## Goal of the exercise
Only the lines below from the one containing "111, 66, 42)" to the one containing "48, 43) x0.50" should be repeated, both included and unchanged.

## Exercise materials

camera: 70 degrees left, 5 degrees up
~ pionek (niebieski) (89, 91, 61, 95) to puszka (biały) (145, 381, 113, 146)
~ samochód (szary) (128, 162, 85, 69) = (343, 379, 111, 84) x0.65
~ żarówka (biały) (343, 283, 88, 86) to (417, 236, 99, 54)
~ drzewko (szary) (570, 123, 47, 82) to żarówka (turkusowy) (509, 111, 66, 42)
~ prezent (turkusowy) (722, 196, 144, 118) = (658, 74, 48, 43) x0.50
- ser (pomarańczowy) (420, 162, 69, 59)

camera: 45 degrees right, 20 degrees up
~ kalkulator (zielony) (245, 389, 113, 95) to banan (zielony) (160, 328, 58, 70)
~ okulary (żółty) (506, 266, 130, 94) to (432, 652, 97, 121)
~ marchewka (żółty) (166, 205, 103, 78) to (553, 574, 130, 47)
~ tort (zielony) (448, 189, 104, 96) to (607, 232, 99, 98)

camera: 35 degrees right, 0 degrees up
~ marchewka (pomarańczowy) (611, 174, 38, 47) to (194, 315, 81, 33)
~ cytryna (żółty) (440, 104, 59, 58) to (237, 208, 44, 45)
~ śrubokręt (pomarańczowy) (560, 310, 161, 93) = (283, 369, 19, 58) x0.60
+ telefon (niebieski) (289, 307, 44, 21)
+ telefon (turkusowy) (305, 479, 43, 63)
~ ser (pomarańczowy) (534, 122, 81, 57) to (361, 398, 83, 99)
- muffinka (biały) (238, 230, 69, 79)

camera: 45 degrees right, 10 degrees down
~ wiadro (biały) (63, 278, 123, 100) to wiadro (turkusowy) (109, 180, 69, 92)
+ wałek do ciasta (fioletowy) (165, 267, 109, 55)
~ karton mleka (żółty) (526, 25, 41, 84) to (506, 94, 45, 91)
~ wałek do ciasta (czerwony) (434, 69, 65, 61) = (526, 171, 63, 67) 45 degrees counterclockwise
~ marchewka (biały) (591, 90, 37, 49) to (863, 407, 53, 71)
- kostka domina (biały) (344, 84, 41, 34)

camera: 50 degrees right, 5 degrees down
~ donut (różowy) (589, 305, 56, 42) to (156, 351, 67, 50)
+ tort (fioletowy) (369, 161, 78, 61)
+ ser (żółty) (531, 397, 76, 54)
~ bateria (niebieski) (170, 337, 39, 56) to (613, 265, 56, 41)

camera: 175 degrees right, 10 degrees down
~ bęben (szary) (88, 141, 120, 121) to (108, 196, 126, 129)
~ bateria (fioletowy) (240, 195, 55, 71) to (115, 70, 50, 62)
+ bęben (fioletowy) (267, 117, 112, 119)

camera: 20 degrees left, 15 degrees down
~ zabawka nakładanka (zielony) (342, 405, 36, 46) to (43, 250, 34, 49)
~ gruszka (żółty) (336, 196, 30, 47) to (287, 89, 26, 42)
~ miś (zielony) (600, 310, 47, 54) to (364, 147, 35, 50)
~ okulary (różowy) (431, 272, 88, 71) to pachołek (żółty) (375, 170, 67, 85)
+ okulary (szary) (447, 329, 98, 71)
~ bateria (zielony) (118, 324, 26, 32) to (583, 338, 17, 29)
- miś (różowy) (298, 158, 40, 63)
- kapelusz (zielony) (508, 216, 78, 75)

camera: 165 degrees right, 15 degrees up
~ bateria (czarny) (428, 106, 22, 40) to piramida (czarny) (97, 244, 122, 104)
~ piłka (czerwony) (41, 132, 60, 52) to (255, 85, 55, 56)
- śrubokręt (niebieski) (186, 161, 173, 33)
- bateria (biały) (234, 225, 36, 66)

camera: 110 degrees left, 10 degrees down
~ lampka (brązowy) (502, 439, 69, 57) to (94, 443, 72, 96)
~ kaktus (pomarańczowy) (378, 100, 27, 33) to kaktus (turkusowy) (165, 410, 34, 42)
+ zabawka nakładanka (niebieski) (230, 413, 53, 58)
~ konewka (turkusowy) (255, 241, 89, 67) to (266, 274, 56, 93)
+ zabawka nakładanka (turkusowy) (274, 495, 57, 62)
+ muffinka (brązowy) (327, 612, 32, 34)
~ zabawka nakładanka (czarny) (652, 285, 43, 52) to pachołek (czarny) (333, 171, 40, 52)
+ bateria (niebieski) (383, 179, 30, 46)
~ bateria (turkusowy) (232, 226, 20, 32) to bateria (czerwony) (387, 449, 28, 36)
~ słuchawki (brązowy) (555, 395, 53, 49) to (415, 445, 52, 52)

## Result of this exercise
~ drzewko (szary) (570, 123, 47, 82) to żarówka (turkusowy) (509, 111, 66, 42)
~ prezent (turkusowy) (722, 196, 144, 118) = (658, 74, 48, 43) x0.50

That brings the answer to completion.